▶ **Your objective**: The result should be a word-for-word retyping of the entries below, free of pictures.

▶ **Given data**:
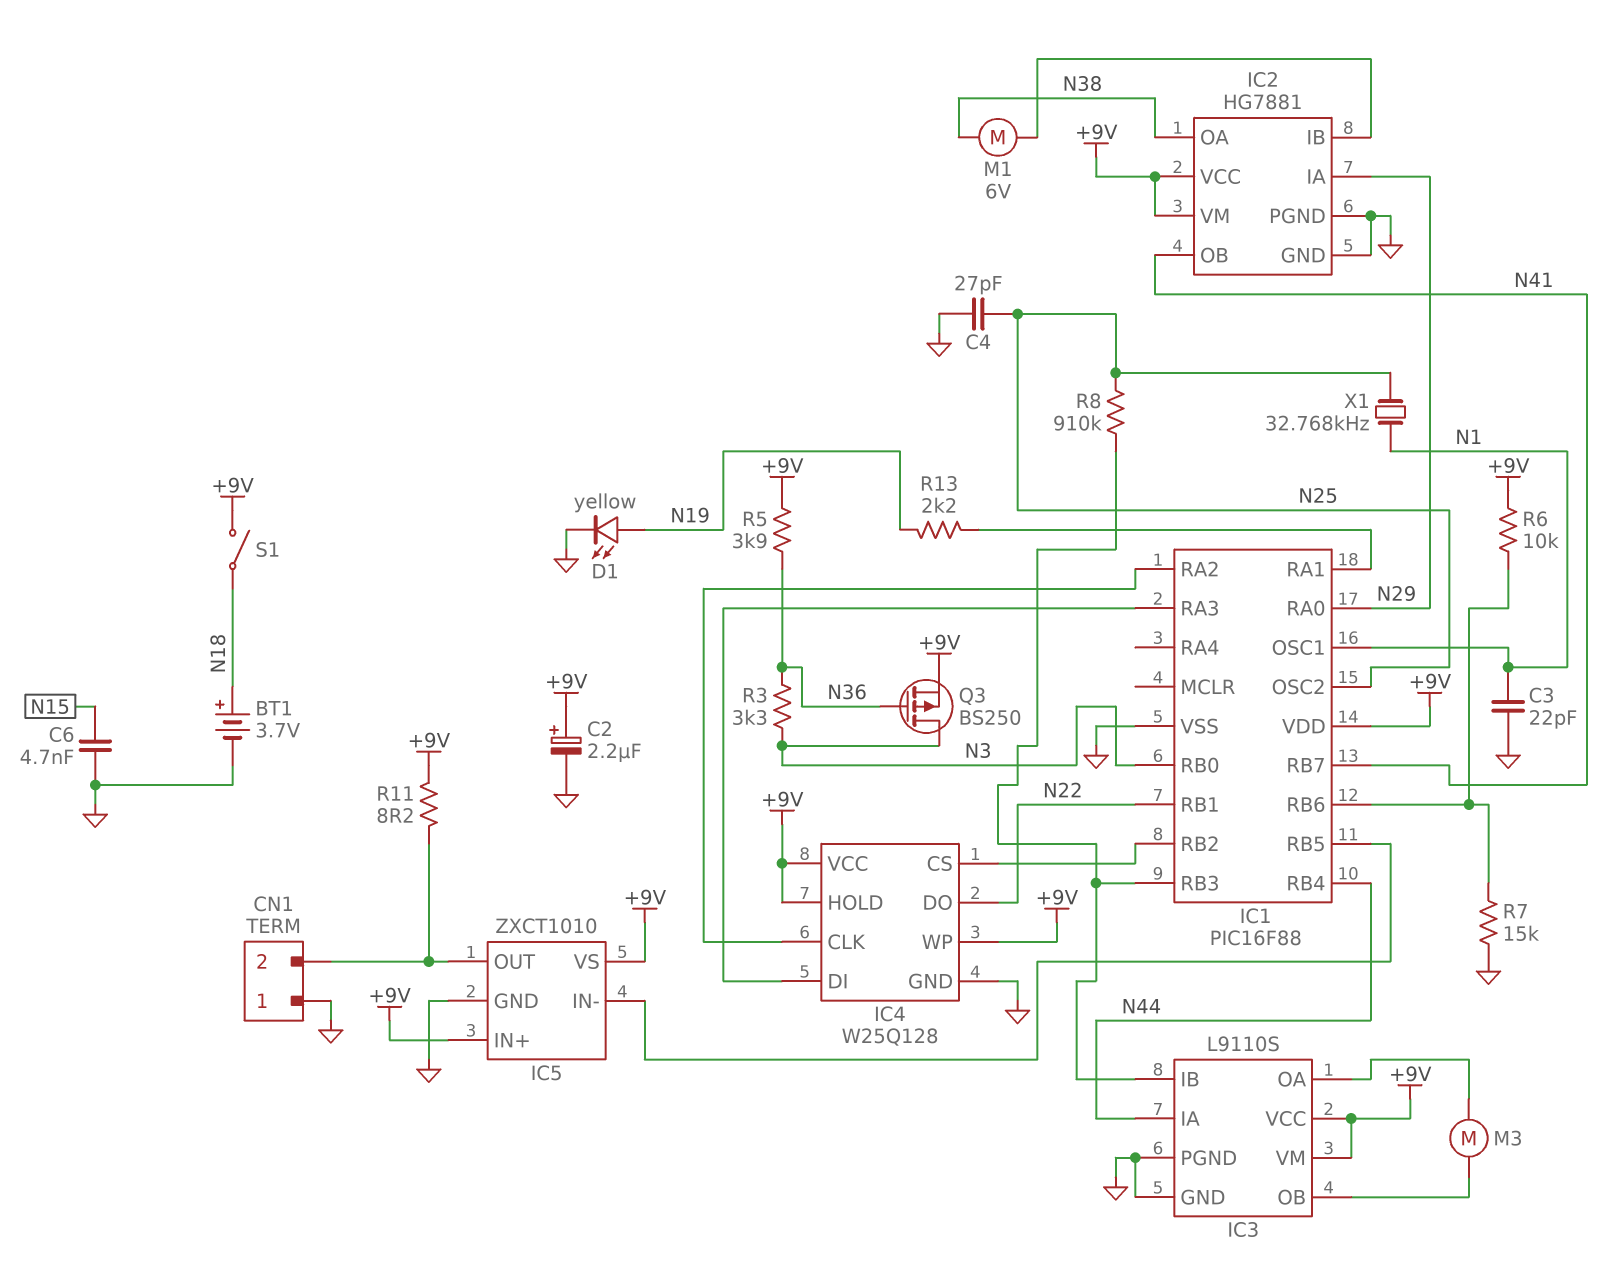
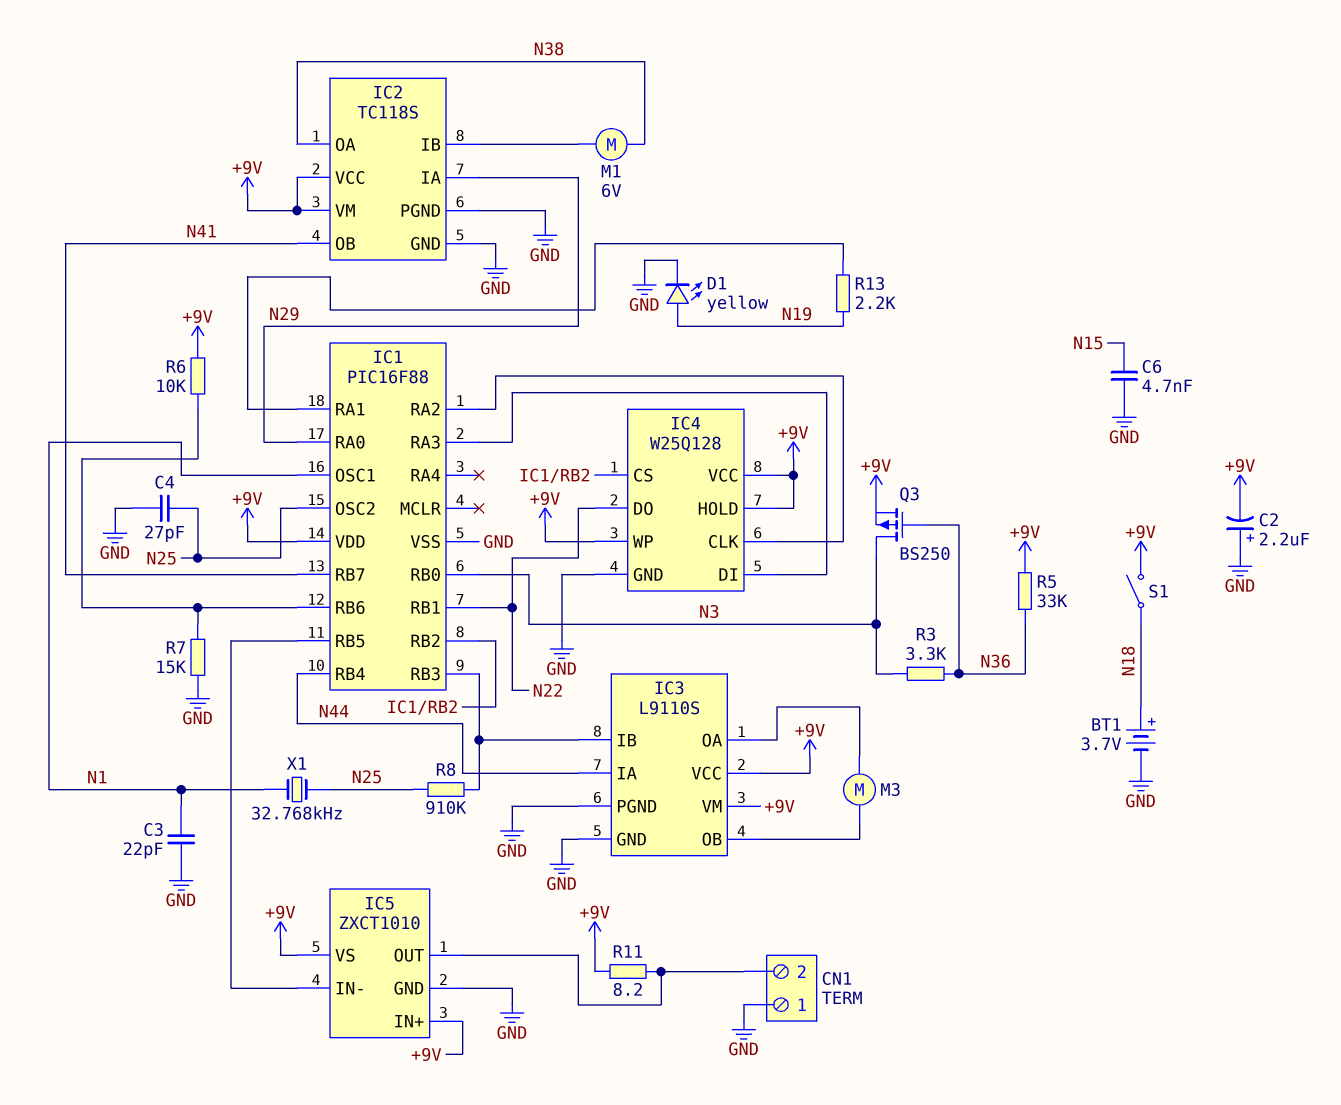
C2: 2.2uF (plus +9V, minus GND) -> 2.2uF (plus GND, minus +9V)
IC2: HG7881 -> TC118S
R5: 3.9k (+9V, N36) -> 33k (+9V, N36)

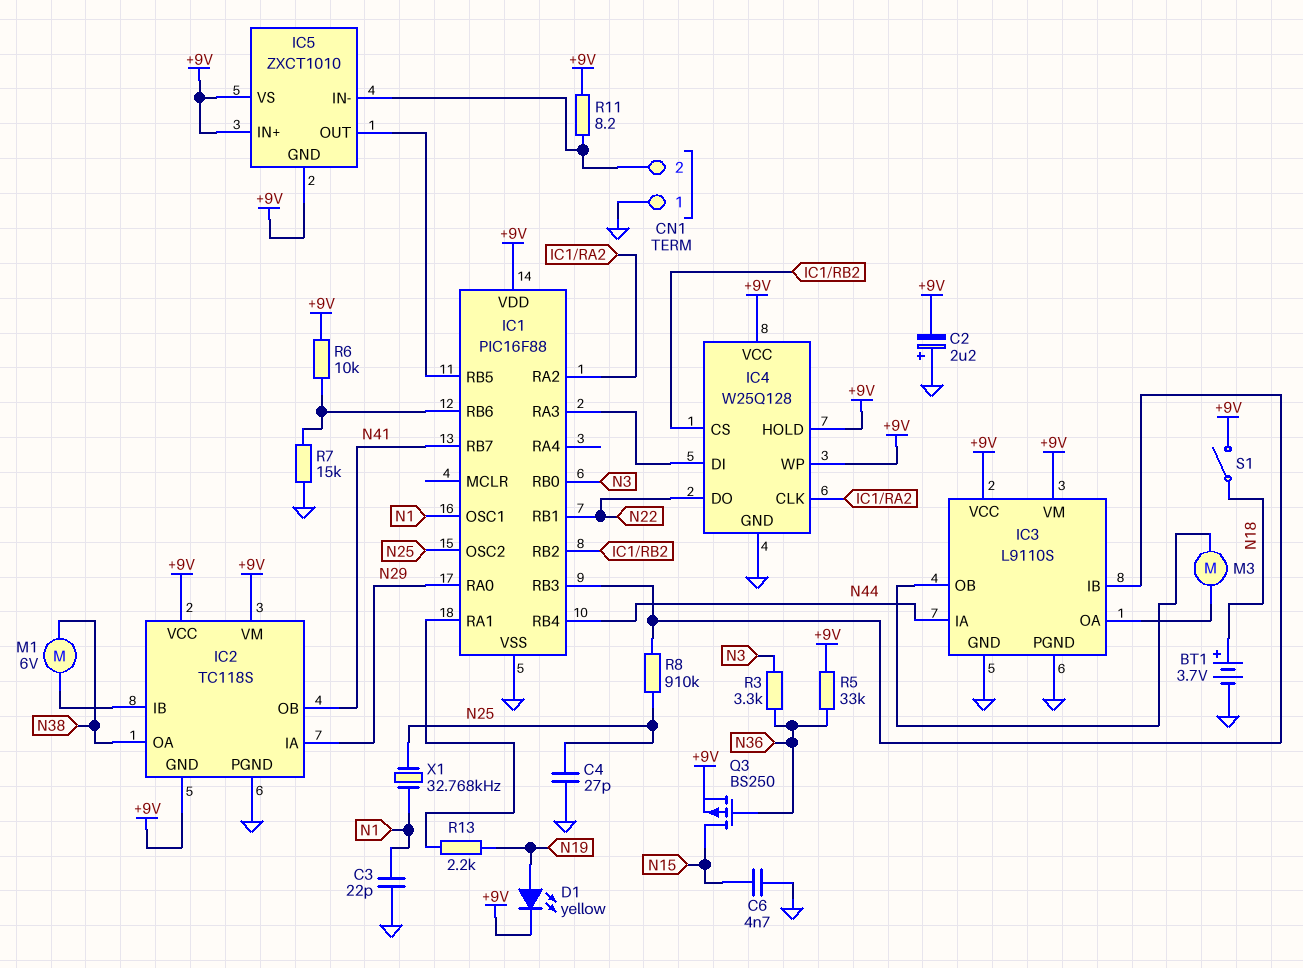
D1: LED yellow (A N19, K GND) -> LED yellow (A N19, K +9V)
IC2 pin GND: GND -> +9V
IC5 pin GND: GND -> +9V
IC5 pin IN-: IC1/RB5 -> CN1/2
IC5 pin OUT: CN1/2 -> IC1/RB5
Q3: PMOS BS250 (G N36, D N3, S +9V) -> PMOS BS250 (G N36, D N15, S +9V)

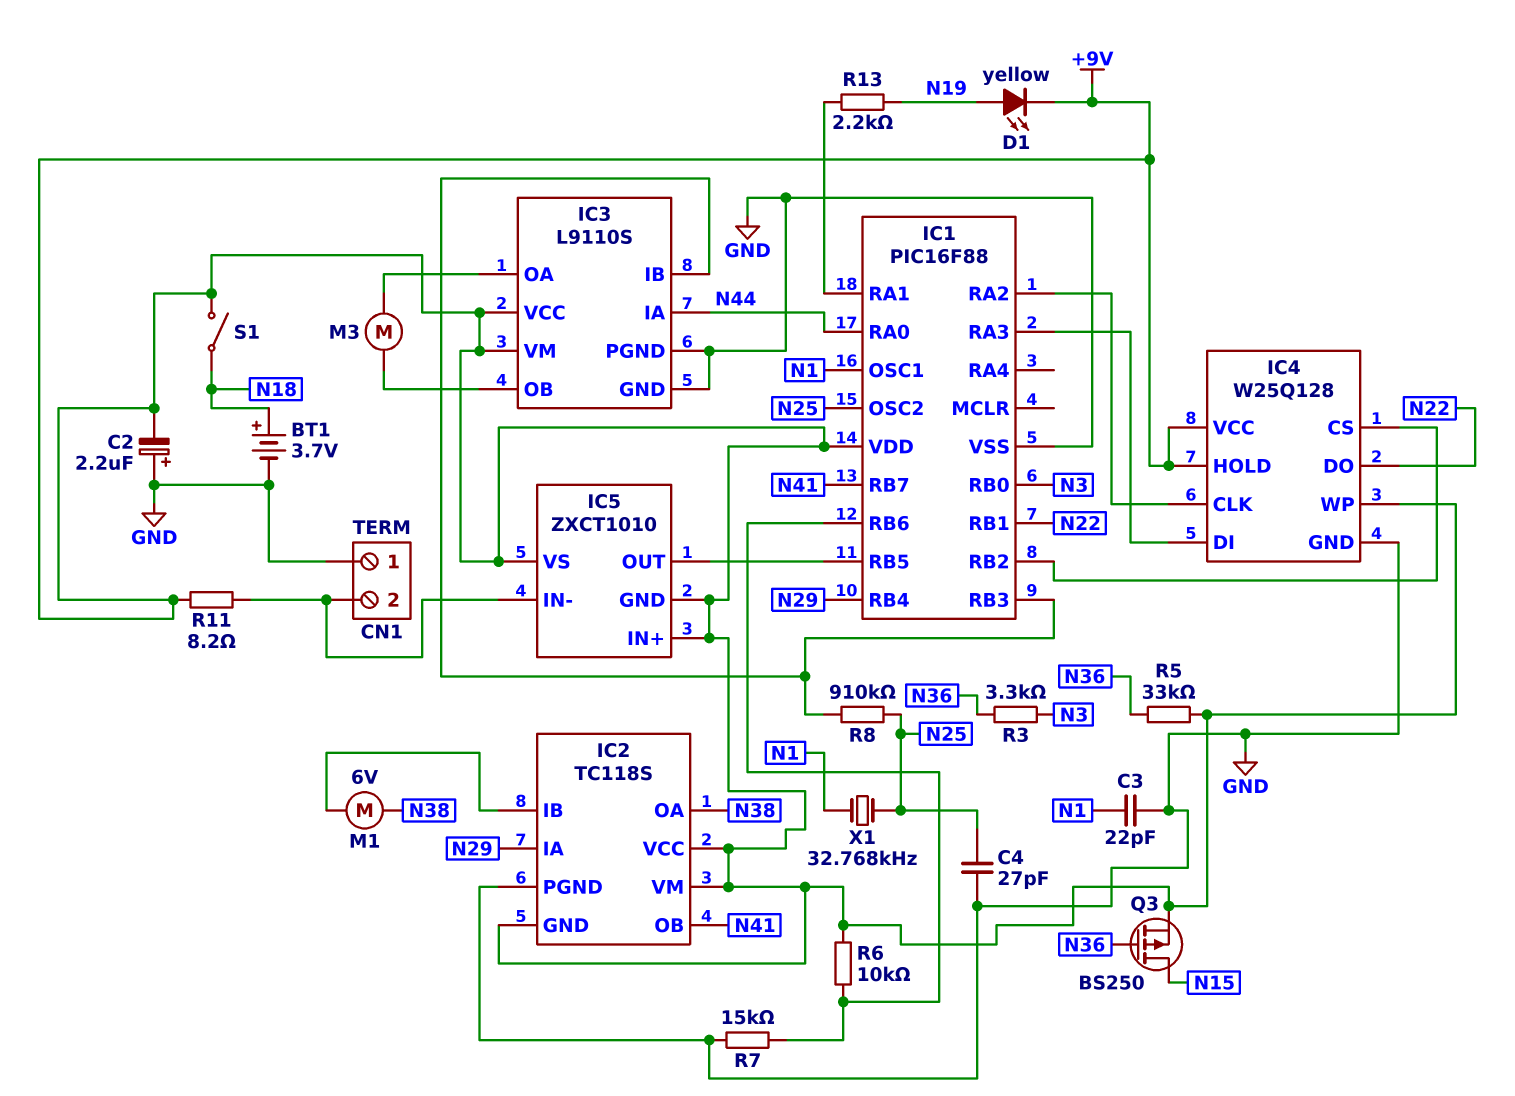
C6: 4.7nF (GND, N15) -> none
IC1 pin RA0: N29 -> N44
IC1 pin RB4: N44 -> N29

▶ **Solution to the exercise**:
C2: 2.2uF (plus +9V, minus GND) -> 2.2uF (plus GND, minus +9V)
IC2: HG7881 -> TC118S
R5: 3.9k (+9V, N36) -> 33k (+9V, N36)

D1: LED yellow (A N19, K GND) -> LED yellow (A N19, K +9V)
IC2 pin GND: GND -> +9V
IC5 pin GND: GND -> +9V
IC5 pin IN-: IC1/RB5 -> CN1/2
IC5 pin OUT: CN1/2 -> IC1/RB5
Q3: PMOS BS250 (G N36, D N3, S +9V) -> PMOS BS250 (G N36, D N15, S +9V)

C6: 4.7nF (GND, N15) -> none
IC1 pin RA0: N29 -> N44
IC1 pin RB4: N44 -> N29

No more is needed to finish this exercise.